> **What you will do**
Only the pictures are to be left out; the listing itself is repeated exactly.

::::::::

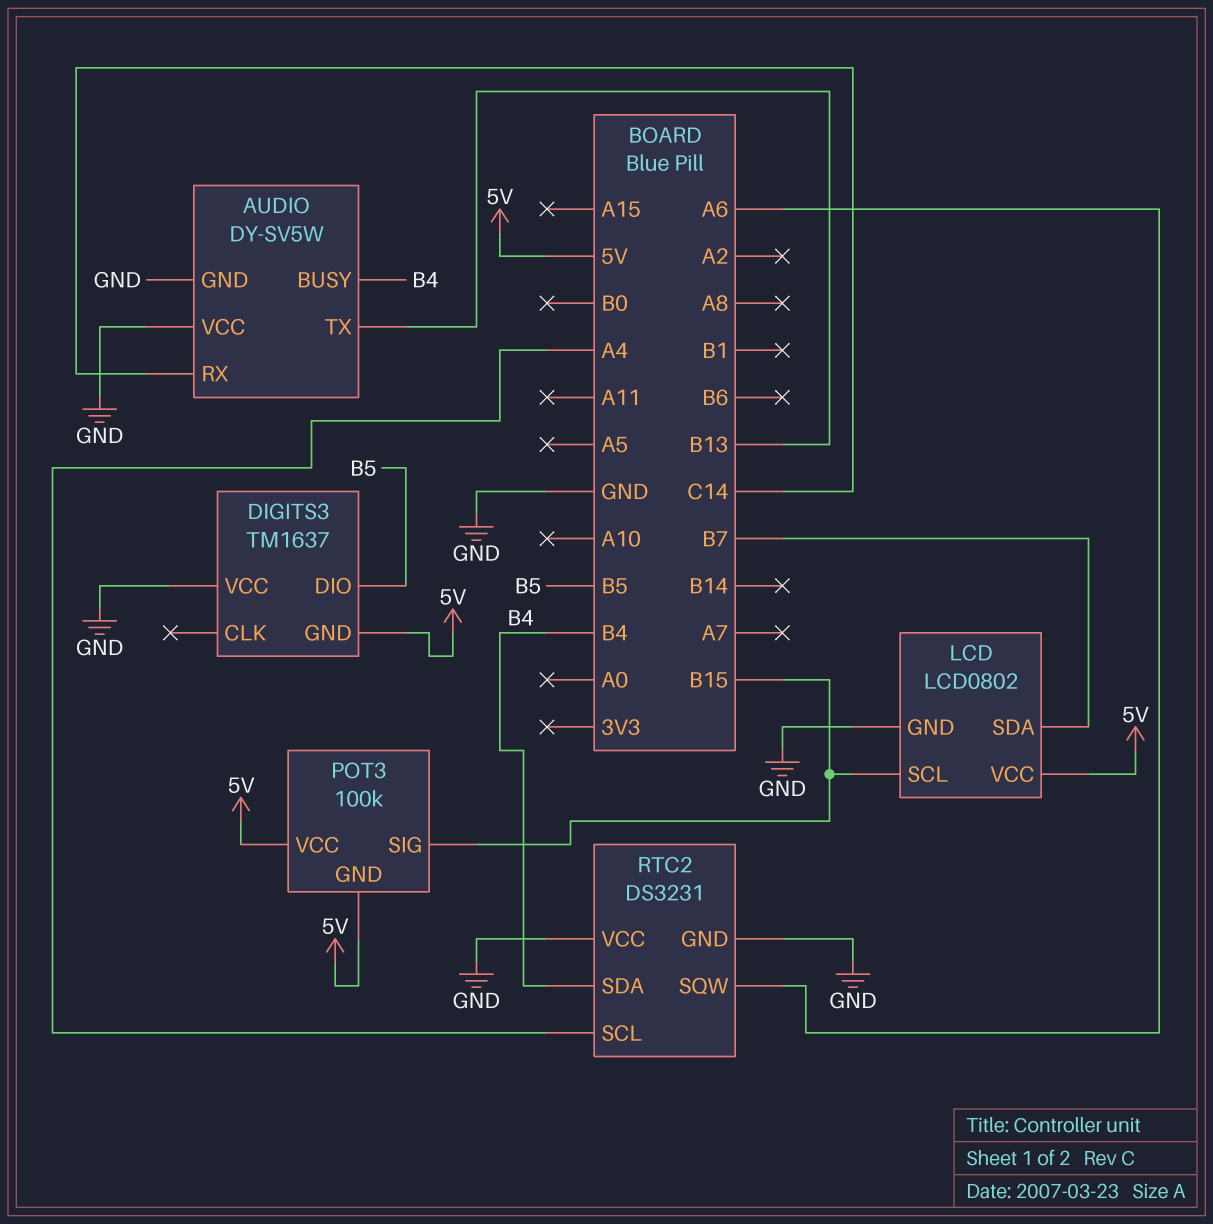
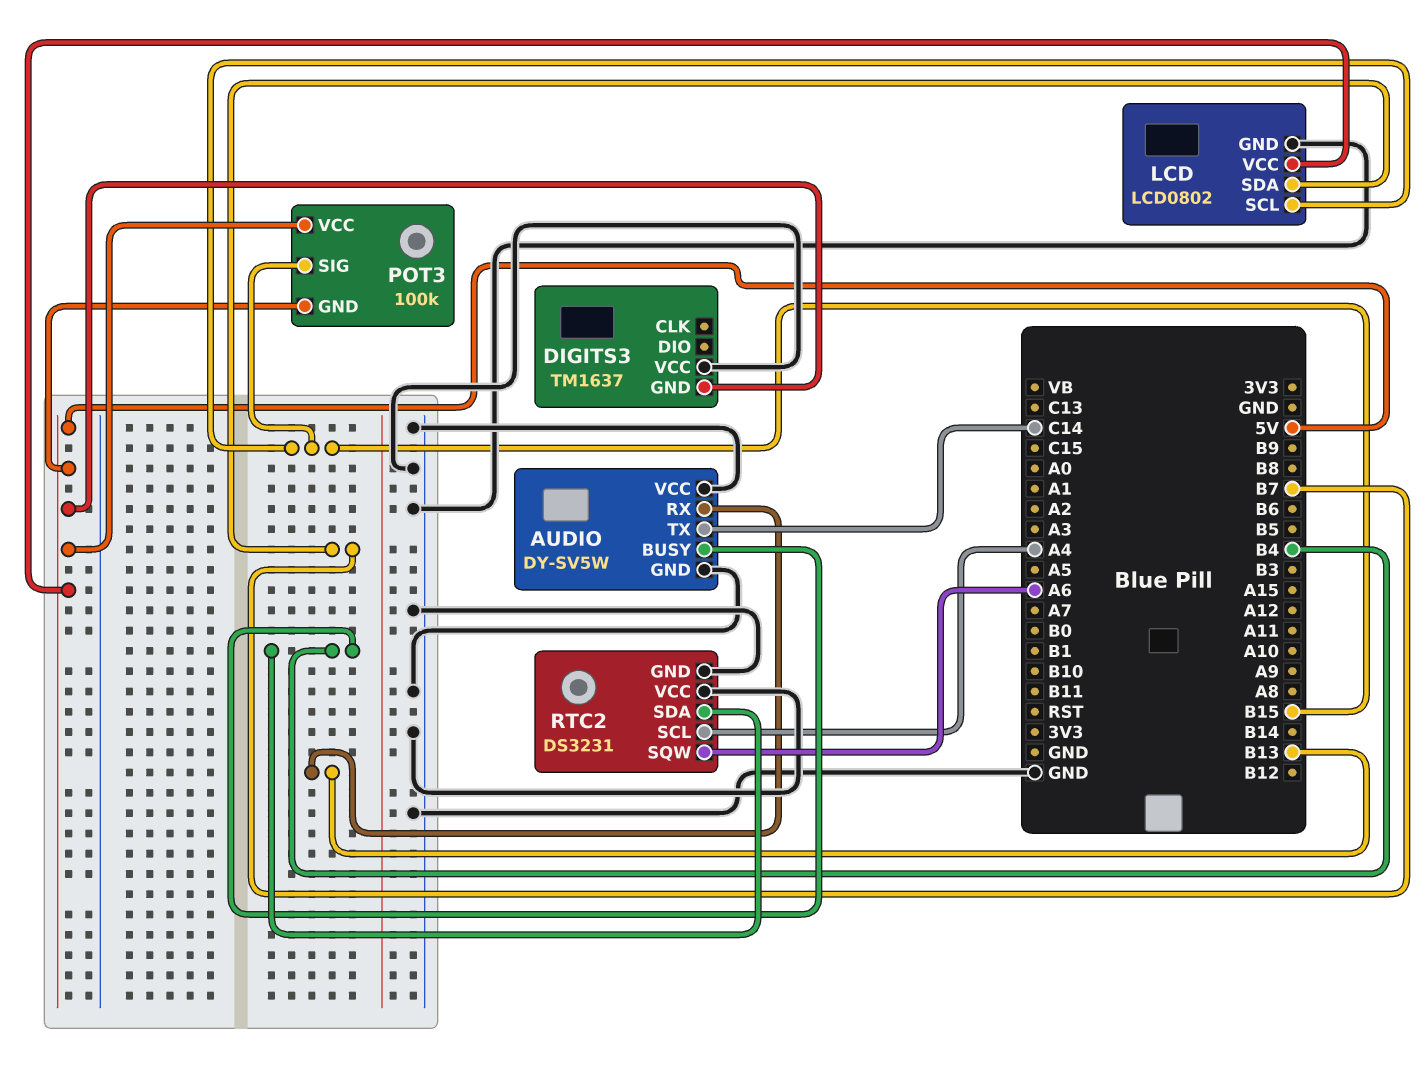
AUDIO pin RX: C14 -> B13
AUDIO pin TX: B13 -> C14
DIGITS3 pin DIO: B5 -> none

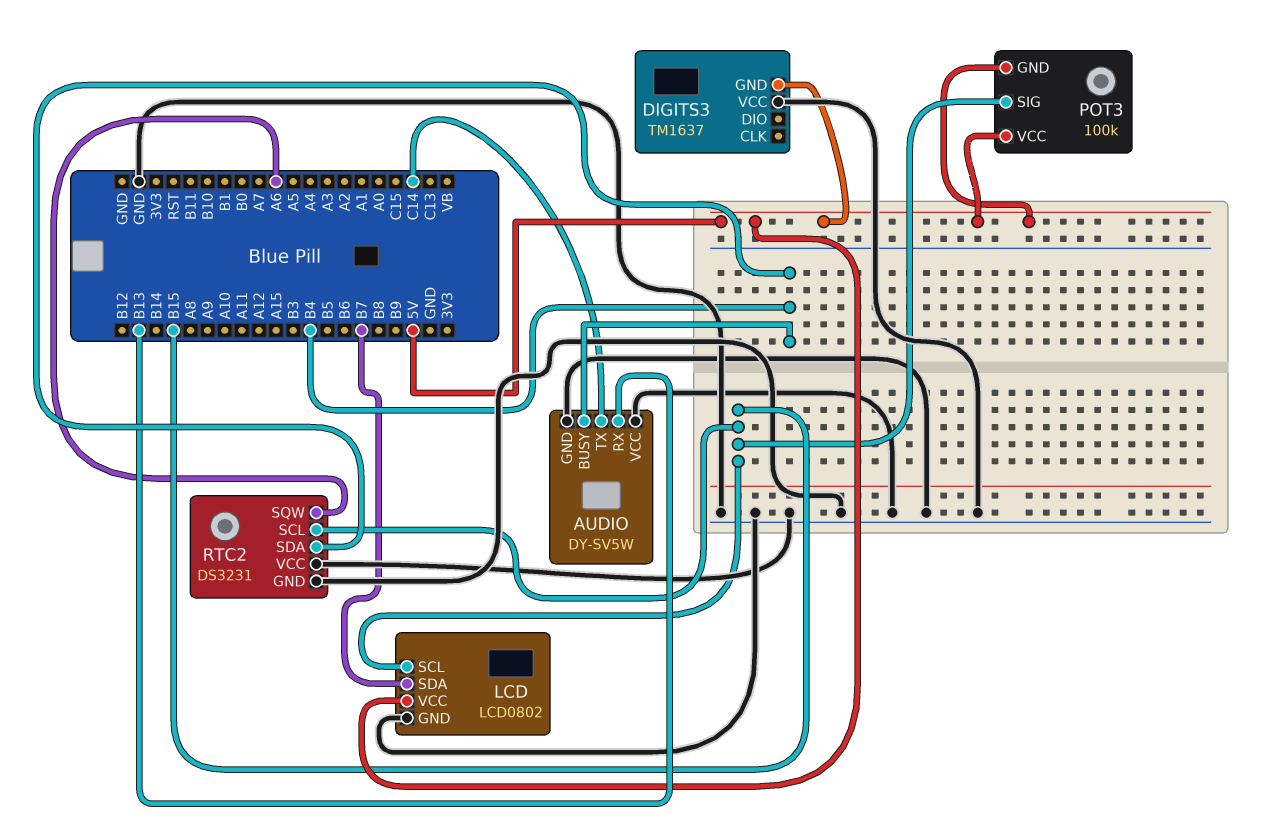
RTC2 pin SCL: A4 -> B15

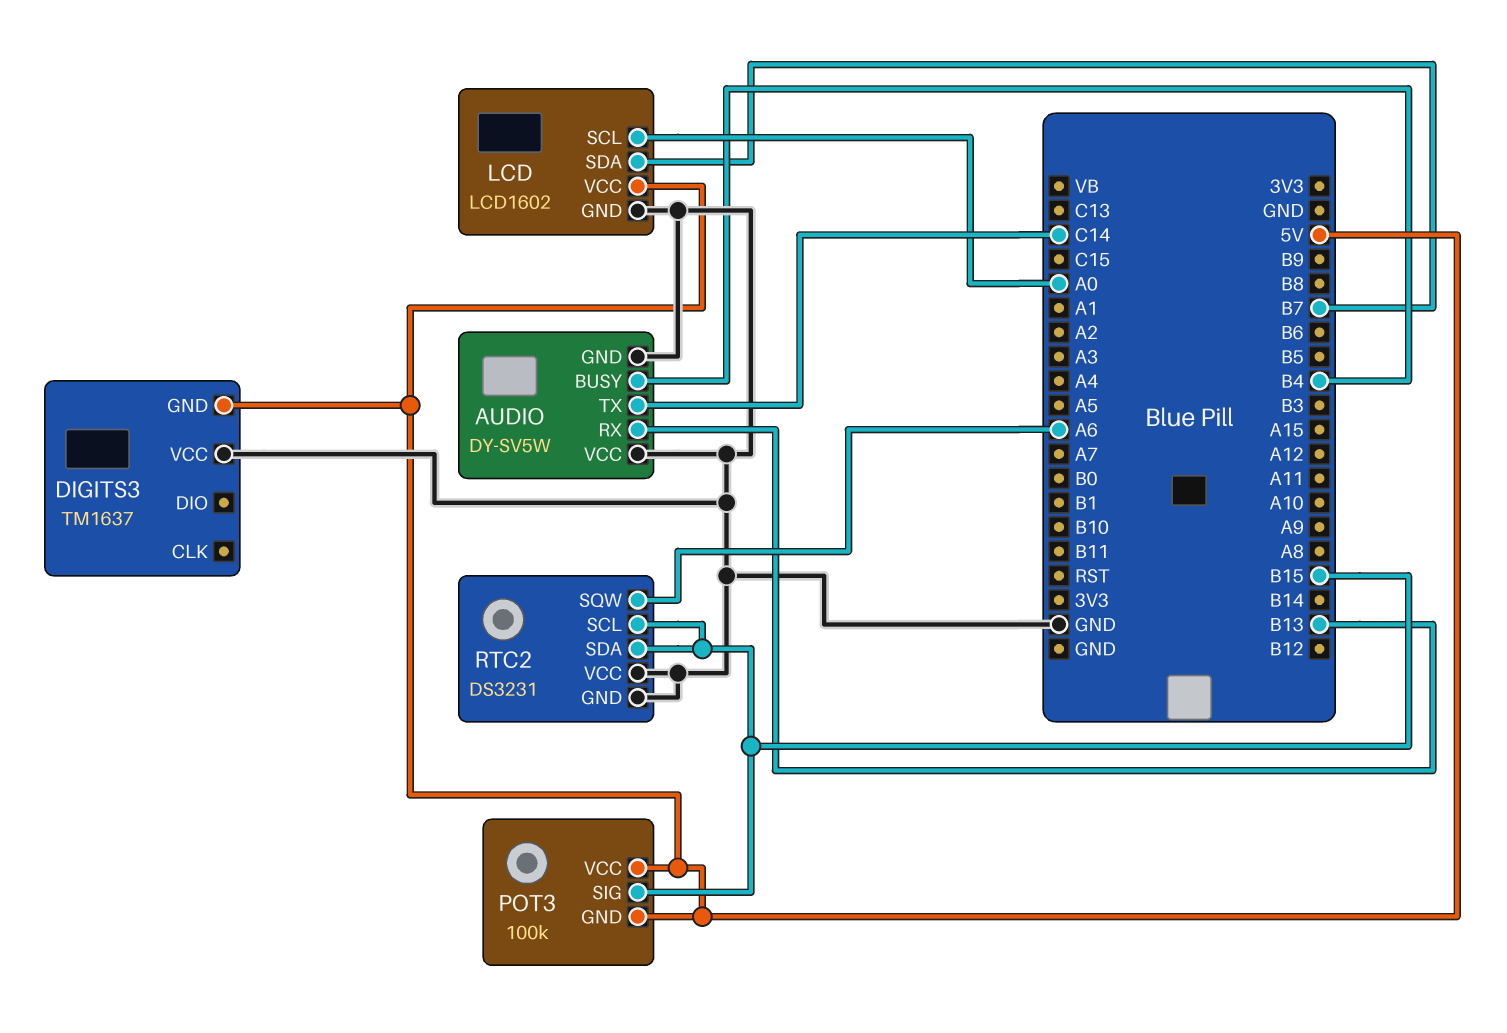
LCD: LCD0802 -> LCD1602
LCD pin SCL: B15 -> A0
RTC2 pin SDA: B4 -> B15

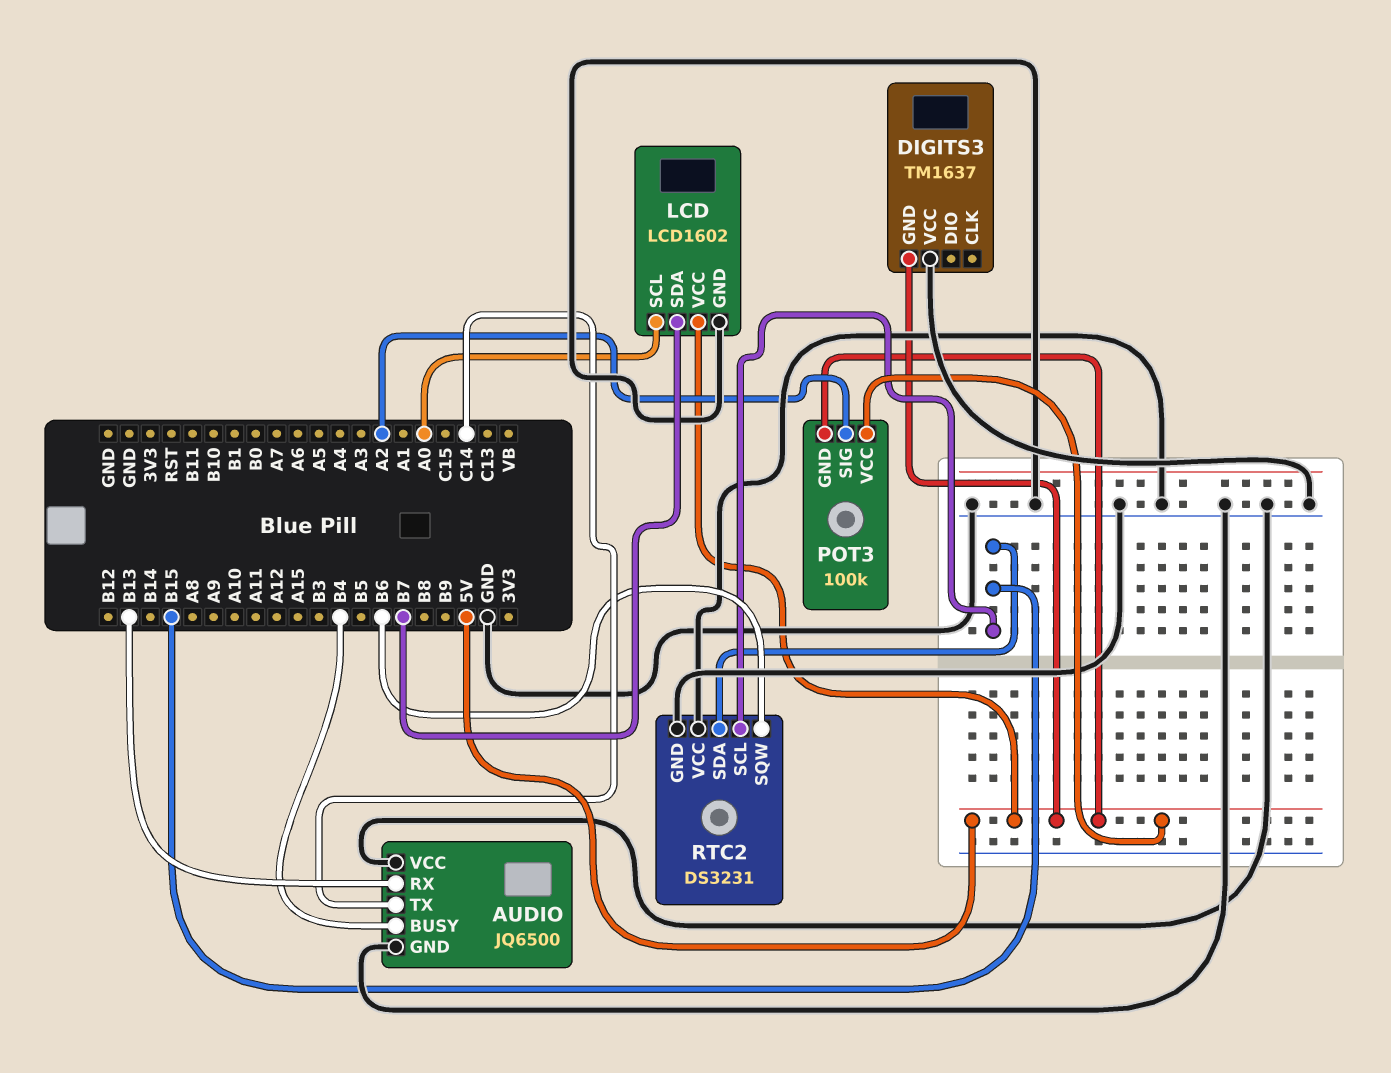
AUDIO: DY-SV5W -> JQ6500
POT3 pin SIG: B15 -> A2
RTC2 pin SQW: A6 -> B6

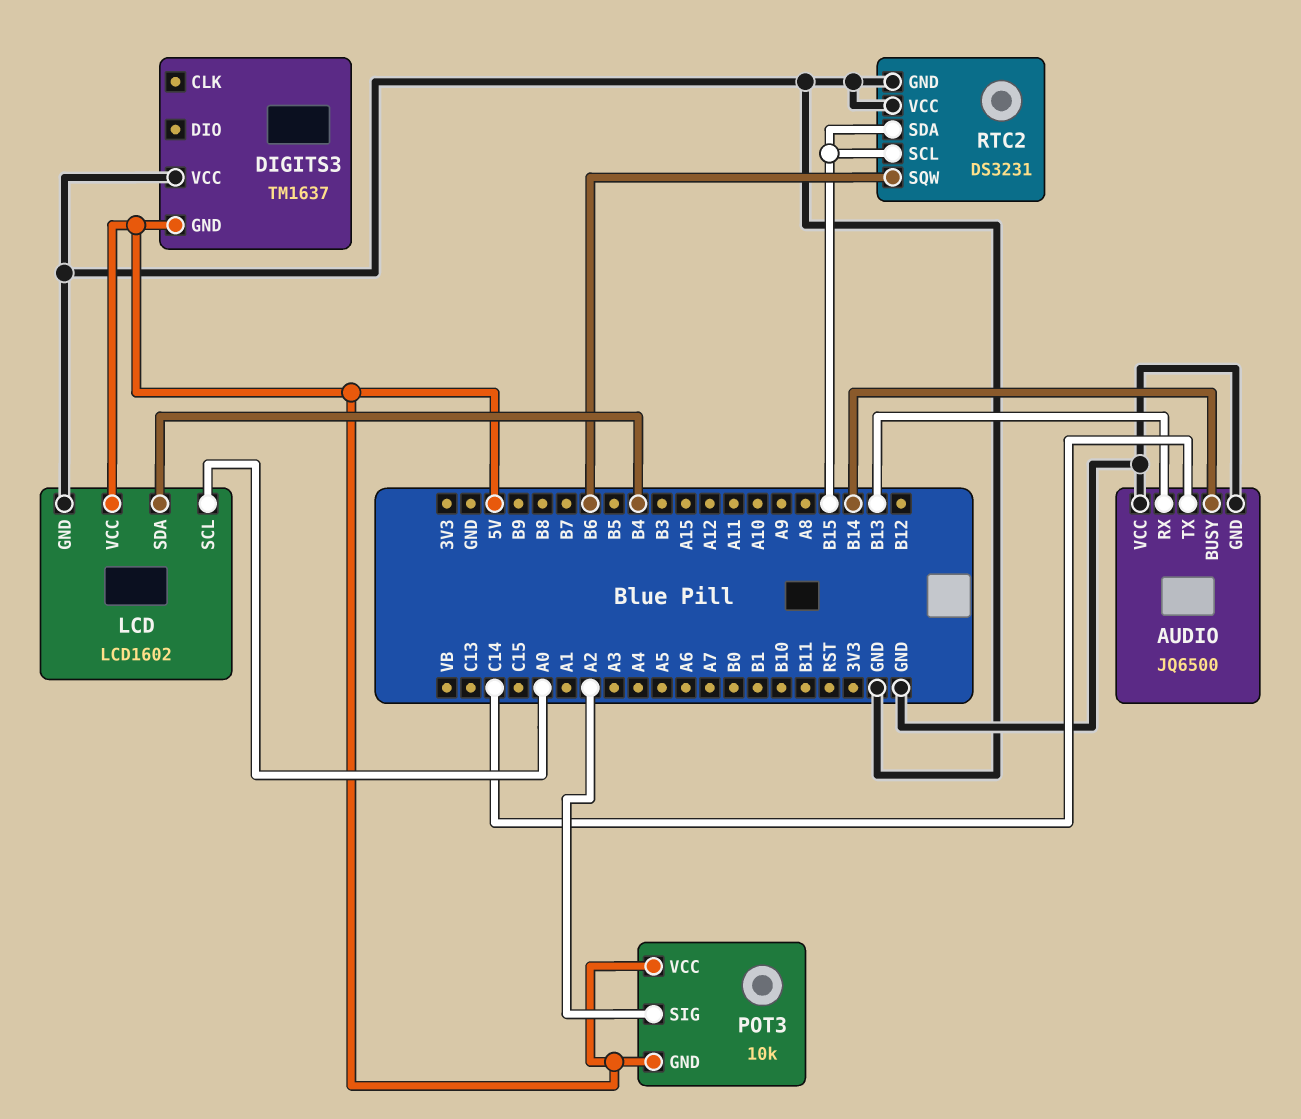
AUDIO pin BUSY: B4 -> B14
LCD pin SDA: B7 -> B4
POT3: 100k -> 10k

::::::::

> **Your solution**
AUDIO pin RX: C14 -> B13
AUDIO pin TX: B13 -> C14
DIGITS3 pin DIO: B5 -> none

RTC2 pin SCL: A4 -> B15

LCD: LCD0802 -> LCD1602
LCD pin SCL: B15 -> A0
RTC2 pin SDA: B4 -> B15

AUDIO: DY-SV5W -> JQ6500
POT3 pin SIG: B15 -> A2
RTC2 pin SQW: A6 -> B6

AUDIO pin BUSY: B4 -> B14
LCD pin SDA: B7 -> B4
POT3: 100k -> 10k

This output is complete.